What to work on.
In the records below, repeat exactly the lines between the line holding "webinar.pdf: [661,254,697,300] ->" and the line holding "Monavo 14: [196,519,228,551]", inclusive, and drop the pictures.
[Available records — start]
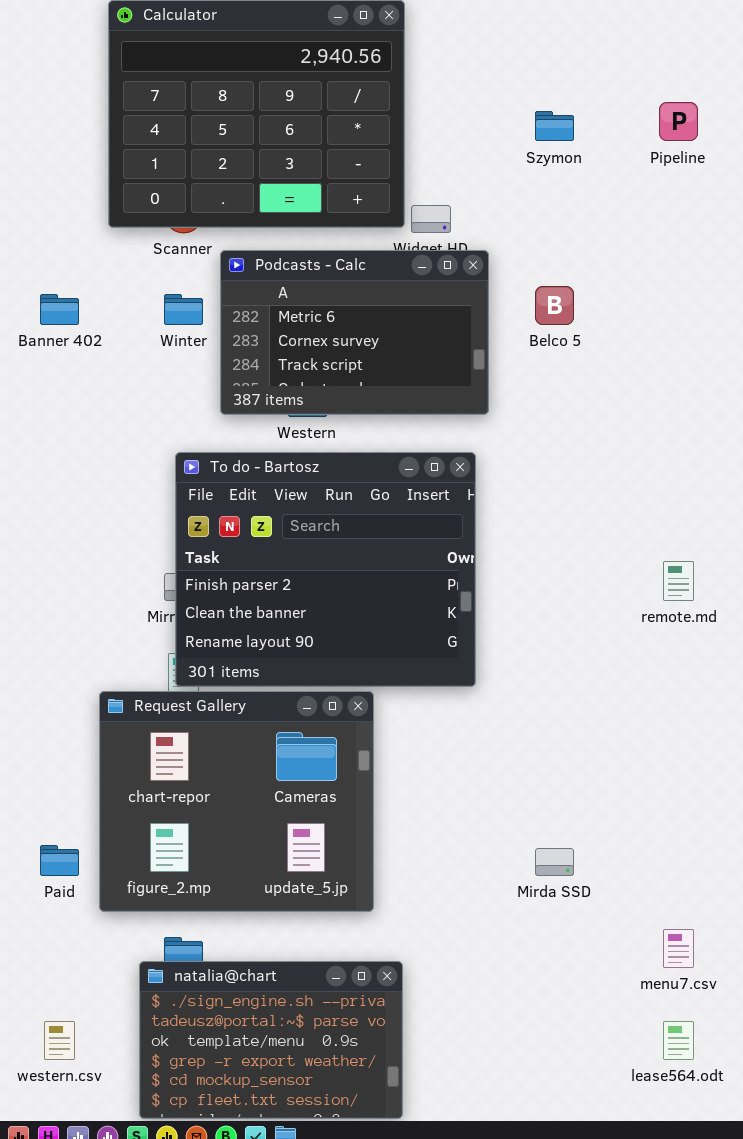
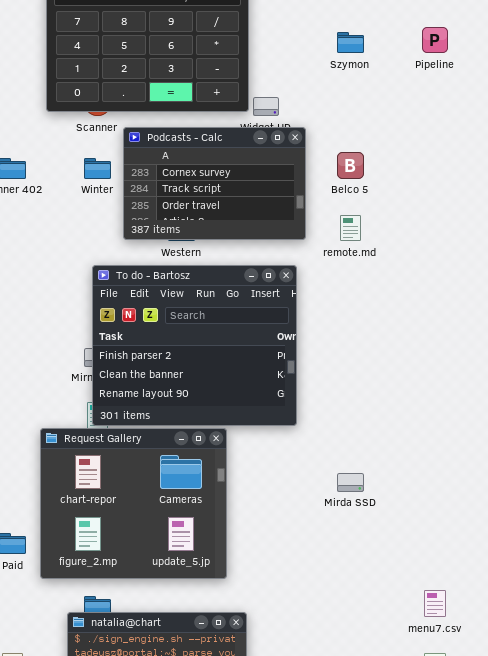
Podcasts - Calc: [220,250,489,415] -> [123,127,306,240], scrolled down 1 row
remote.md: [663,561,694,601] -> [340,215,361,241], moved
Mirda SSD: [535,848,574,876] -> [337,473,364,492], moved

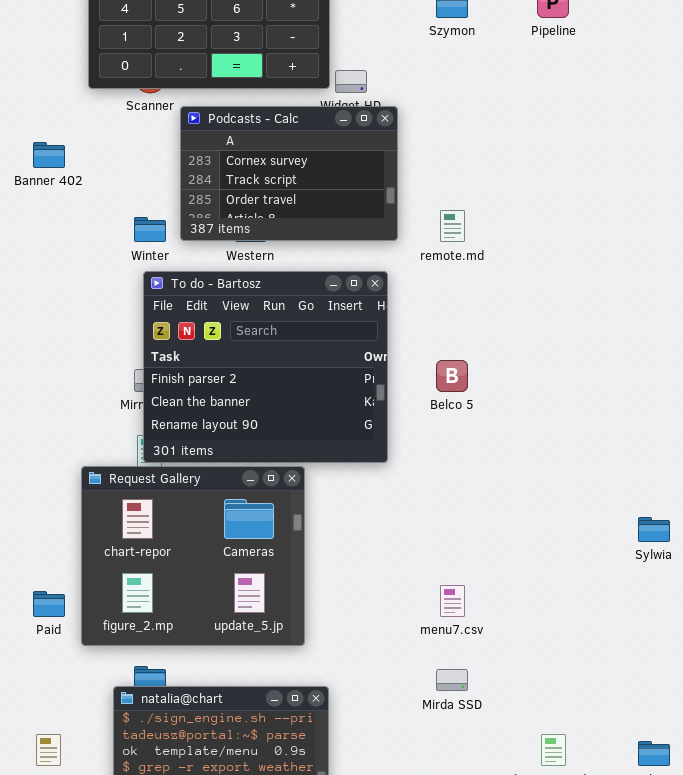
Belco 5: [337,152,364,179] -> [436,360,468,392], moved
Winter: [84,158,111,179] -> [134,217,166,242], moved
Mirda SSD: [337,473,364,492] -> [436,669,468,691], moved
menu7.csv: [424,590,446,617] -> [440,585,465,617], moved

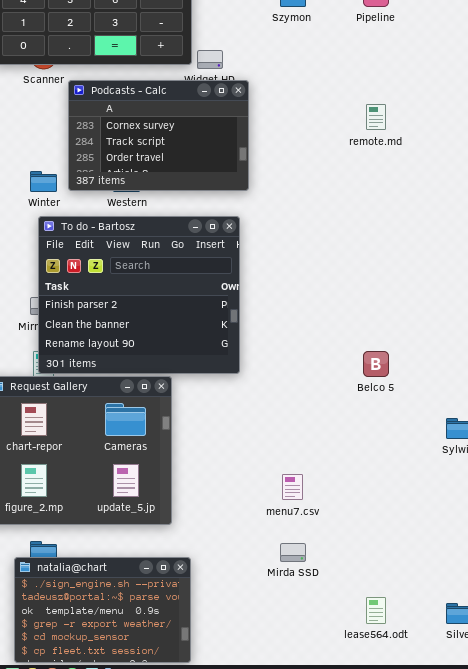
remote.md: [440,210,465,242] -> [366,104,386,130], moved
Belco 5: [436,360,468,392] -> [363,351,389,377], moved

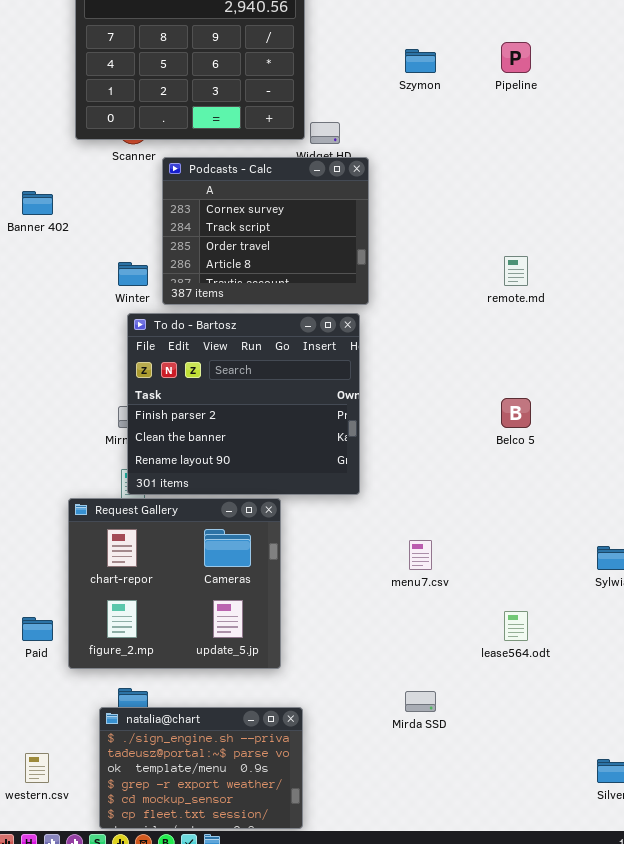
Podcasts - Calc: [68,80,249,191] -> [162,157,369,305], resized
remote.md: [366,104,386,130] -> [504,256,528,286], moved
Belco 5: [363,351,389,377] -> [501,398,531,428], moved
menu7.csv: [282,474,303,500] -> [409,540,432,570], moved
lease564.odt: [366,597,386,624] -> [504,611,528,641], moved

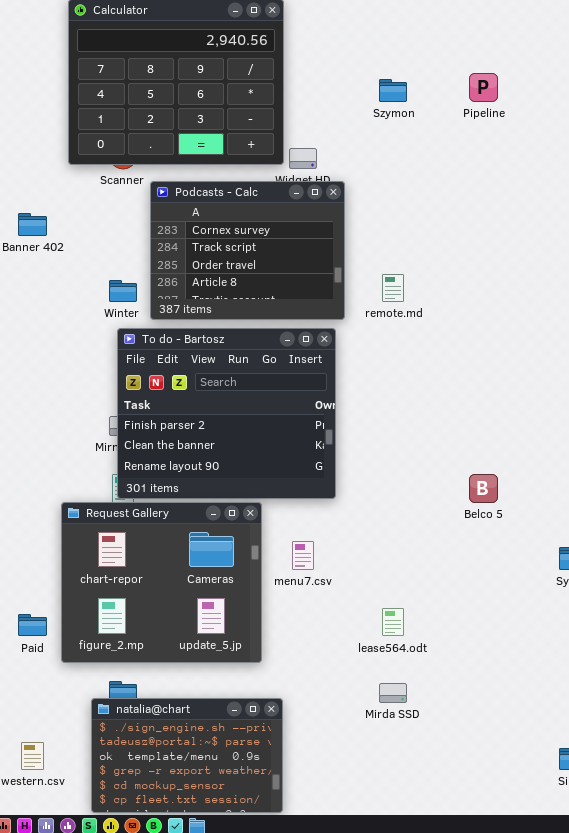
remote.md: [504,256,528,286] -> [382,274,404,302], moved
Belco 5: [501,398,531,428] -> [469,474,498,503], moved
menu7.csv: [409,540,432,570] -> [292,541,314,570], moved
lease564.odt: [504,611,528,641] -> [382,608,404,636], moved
[Available records — finish]
[Available records — start]
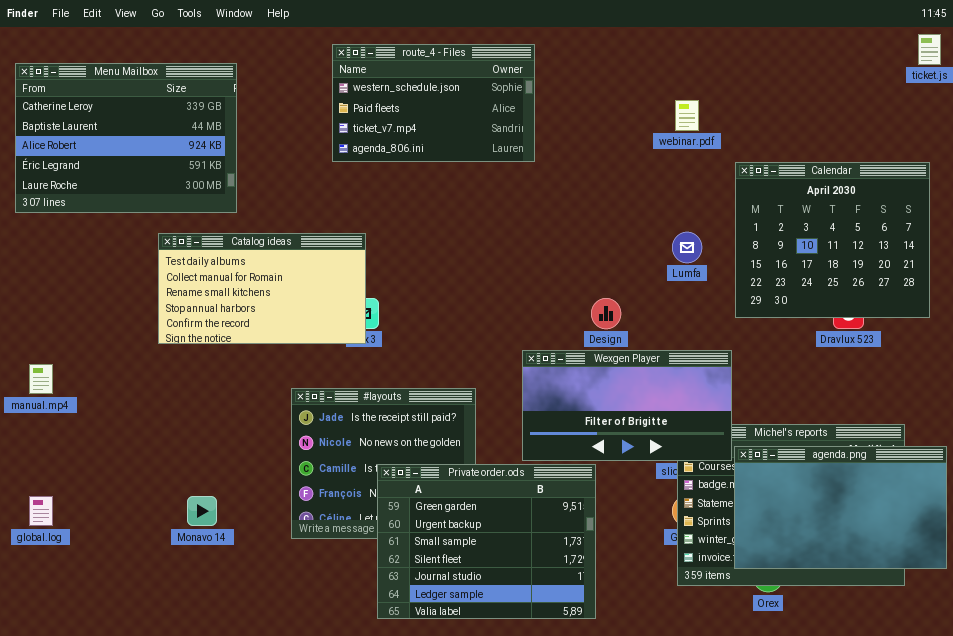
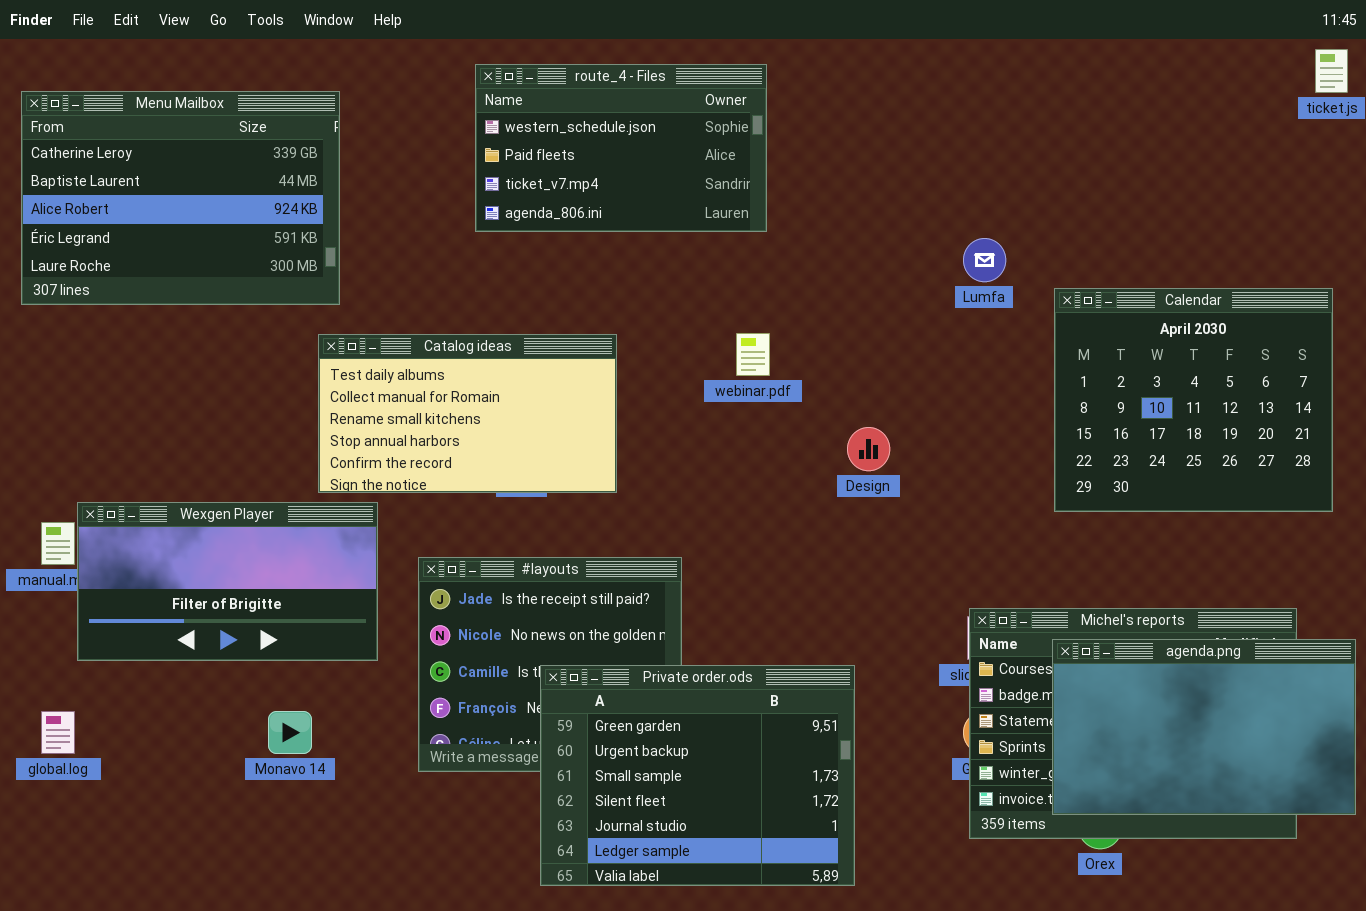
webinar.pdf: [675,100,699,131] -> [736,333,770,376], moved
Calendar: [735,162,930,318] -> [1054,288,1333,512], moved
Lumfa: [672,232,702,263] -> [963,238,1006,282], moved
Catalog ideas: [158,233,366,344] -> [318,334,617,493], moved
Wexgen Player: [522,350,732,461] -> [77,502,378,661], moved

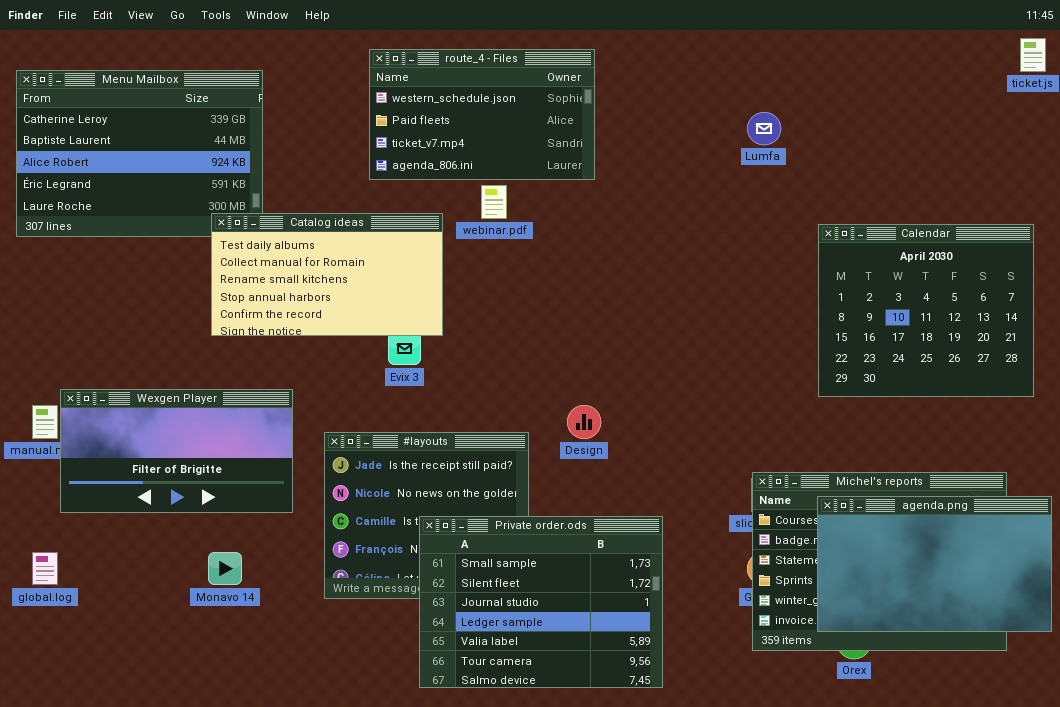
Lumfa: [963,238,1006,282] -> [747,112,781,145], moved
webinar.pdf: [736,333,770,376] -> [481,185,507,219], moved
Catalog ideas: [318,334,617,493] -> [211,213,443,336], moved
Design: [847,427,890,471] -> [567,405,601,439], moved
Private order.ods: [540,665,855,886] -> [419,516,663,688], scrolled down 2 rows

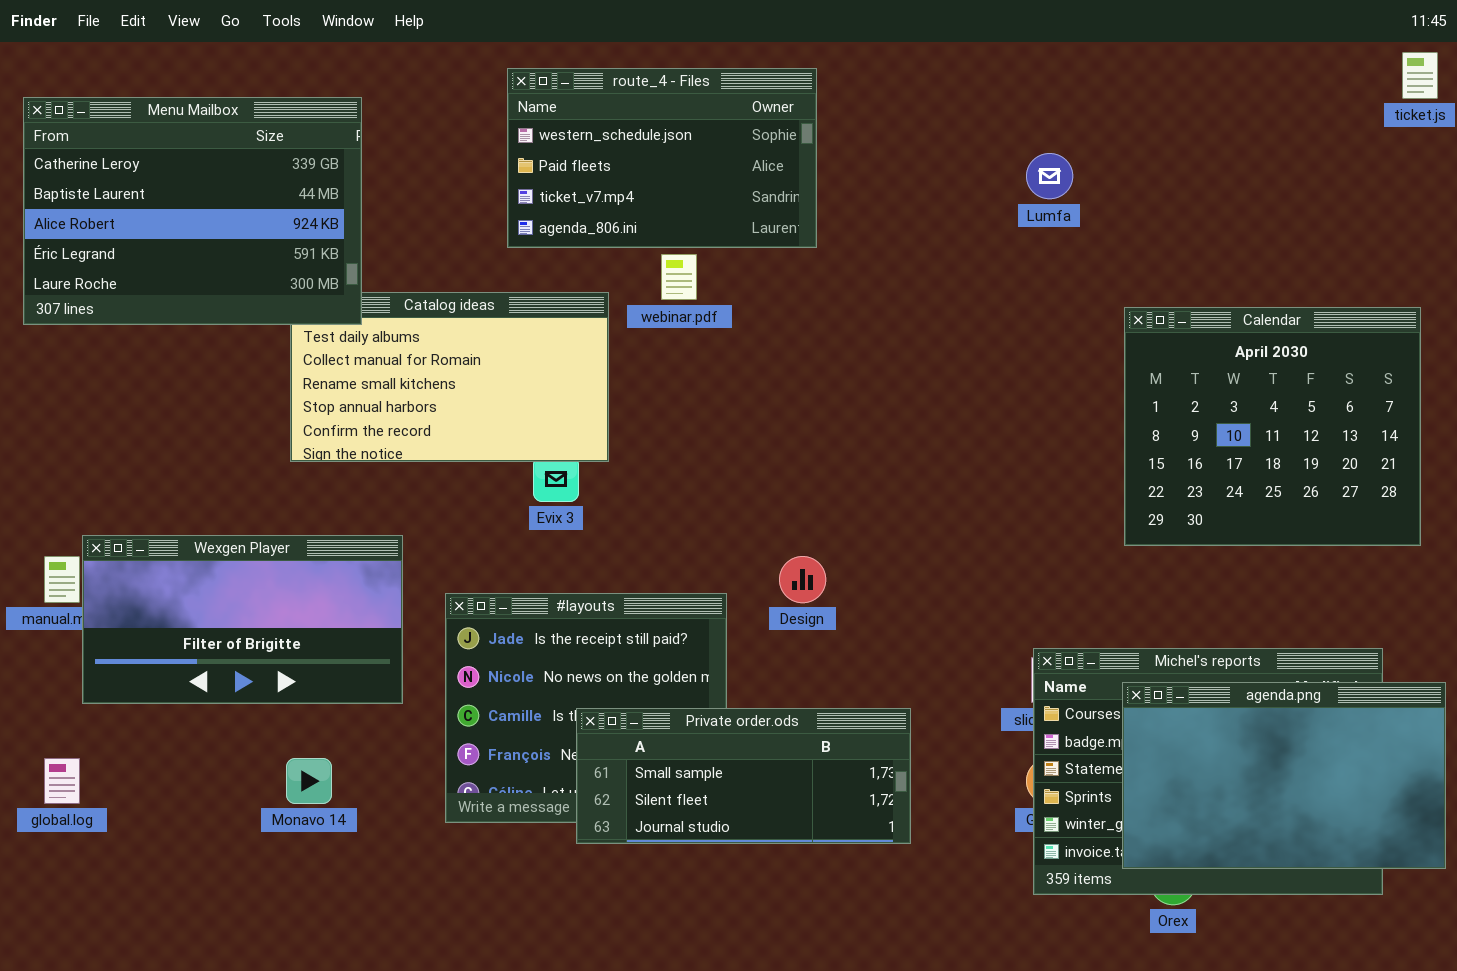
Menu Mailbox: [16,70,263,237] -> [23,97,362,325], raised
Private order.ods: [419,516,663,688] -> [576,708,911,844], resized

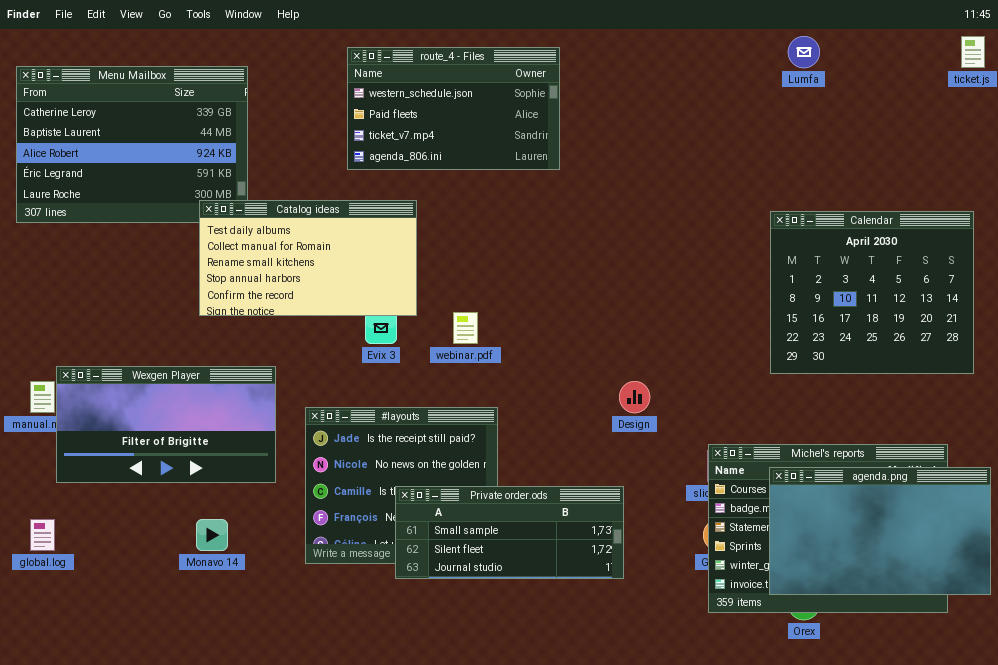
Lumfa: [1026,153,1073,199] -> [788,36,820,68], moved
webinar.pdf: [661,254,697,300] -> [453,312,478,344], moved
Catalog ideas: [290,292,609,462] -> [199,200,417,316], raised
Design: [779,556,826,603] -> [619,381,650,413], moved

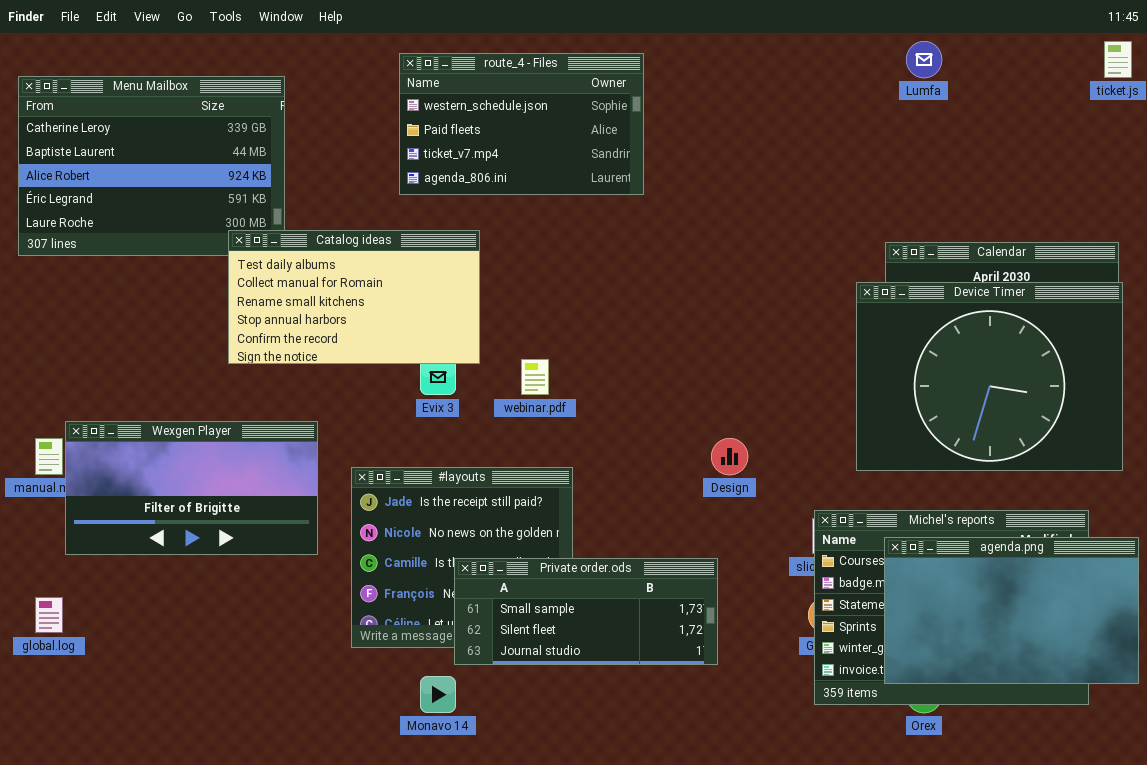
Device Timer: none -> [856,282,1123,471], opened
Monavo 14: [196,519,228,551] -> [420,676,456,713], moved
[Available records — finish]
[Available records — start]
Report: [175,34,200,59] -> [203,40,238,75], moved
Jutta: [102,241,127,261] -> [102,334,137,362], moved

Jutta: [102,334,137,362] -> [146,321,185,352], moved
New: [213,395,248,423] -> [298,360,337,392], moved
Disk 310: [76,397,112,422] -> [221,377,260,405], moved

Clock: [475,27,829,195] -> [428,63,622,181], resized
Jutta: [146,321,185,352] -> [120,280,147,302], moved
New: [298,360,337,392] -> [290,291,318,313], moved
[Available records — finish]
Answer section.
webinar.pdf: [661,254,697,300] -> [453,312,478,344], moved
Catalog ideas: [290,292,609,462] -> [199,200,417,316], raised
Design: [779,556,826,603] -> [619,381,650,413], moved

Device Timer: none -> [856,282,1123,471], opened
Monavo 14: [196,519,228,551] -> [420,676,456,713], moved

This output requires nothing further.